▶ TASK DESCRIPTION
Please repeat the records below word for word, starting at the line that contains "Question: Which object" and ending at the final line of the records, with both of those lines included.
·····
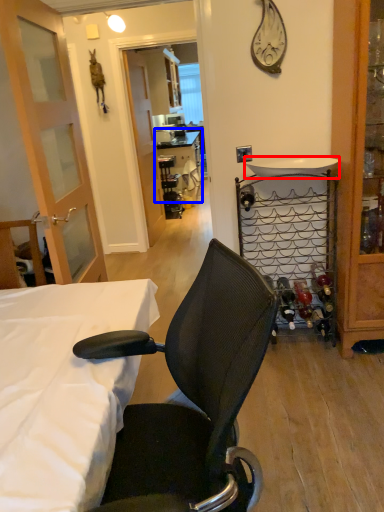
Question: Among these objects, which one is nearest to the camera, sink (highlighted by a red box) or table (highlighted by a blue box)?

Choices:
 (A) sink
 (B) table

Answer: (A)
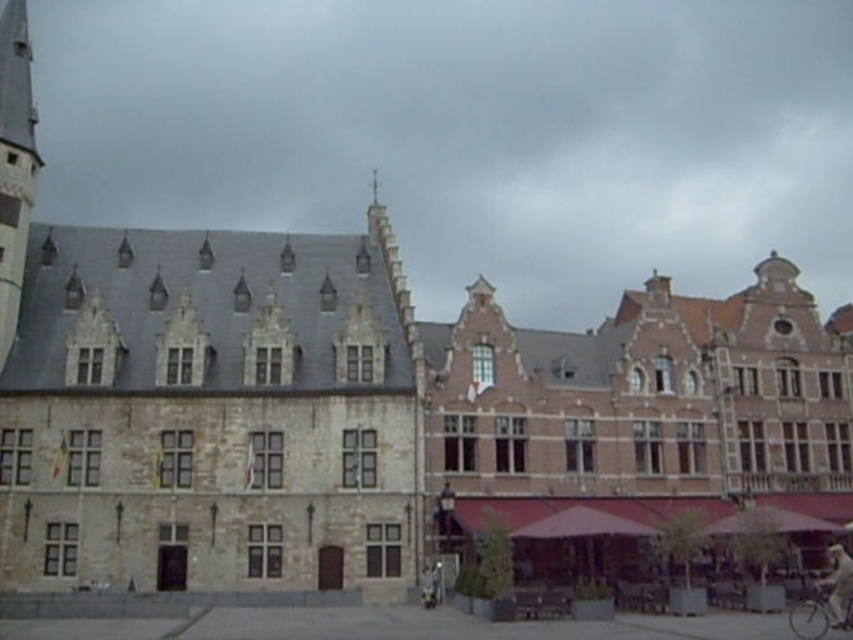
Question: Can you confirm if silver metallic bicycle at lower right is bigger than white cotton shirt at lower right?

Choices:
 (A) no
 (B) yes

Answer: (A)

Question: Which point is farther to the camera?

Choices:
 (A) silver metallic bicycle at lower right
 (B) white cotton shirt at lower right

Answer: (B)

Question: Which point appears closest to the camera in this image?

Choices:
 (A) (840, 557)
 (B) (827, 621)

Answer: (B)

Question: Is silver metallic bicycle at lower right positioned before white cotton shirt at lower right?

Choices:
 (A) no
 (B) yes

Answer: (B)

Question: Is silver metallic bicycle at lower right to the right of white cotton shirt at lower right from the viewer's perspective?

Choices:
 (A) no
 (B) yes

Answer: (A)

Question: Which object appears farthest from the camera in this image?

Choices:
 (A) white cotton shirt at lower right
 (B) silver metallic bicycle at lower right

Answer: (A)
·····
▶ SOLUTION FOR THIS EXERCISE
Question: Which object appears farthest from the camera in this image?

Choices:
 (A) white cotton shirt at lower right
 (B) silver metallic bicycle at lower right

Answer: (A)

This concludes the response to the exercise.